Activity: From the first line to the last, print the records exactly.

Records for the exercise:

------------

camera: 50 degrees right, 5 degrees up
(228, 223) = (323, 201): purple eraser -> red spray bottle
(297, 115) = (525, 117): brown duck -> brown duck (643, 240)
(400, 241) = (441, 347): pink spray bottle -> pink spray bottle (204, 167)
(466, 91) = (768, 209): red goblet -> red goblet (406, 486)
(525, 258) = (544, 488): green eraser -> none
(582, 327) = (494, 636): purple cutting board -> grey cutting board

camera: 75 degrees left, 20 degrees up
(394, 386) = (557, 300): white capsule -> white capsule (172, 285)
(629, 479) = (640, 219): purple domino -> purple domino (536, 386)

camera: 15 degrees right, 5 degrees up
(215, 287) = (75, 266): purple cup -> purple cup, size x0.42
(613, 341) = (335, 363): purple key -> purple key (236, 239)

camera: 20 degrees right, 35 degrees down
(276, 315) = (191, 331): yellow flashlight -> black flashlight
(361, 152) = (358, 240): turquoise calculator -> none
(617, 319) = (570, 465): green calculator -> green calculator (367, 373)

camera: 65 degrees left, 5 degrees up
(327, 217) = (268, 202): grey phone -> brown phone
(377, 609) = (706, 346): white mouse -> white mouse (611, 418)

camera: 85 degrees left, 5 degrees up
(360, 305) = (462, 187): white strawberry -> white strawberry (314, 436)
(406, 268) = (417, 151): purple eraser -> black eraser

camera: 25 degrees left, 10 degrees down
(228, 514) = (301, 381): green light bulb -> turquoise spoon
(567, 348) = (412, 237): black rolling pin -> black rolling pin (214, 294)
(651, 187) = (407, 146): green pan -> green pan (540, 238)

------------

Expected answer:
camera: 50 degrees right, 5 degrees up
(228, 223) = (323, 201): purple eraser -> red spray bottle
(297, 115) = (525, 117): brown duck -> brown duck (643, 240)
(400, 241) = (441, 347): pink spray bottle -> pink spray bottle (204, 167)
(466, 91) = (768, 209): red goblet -> red goblet (406, 486)
(525, 258) = (544, 488): green eraser -> none
(582, 327) = (494, 636): purple cutting board -> grey cutting board

camera: 75 degrees left, 20 degrees up
(394, 386) = (557, 300): white capsule -> white capsule (172, 285)
(629, 479) = (640, 219): purple domino -> purple domino (536, 386)

camera: 15 degrees right, 5 degrees up
(215, 287) = (75, 266): purple cup -> purple cup, size x0.42
(613, 341) = (335, 363): purple key -> purple key (236, 239)

camera: 20 degrees right, 35 degrees down
(276, 315) = (191, 331): yellow flashlight -> black flashlight
(361, 152) = (358, 240): turquoise calculator -> none
(617, 319) = (570, 465): green calculator -> green calculator (367, 373)

camera: 65 degrees left, 5 degrees up
(327, 217) = (268, 202): grey phone -> brown phone
(377, 609) = (706, 346): white mouse -> white mouse (611, 418)

camera: 85 degrees left, 5 degrees up
(360, 305) = (462, 187): white strawberry -> white strawberry (314, 436)
(406, 268) = (417, 151): purple eraser -> black eraser

camera: 25 degrees left, 10 degrees down
(228, 514) = (301, 381): green light bulb -> turquoise spoon
(567, 348) = (412, 237): black rolling pin -> black rolling pin (214, 294)
(651, 187) = (407, 146): green pan -> green pan (540, 238)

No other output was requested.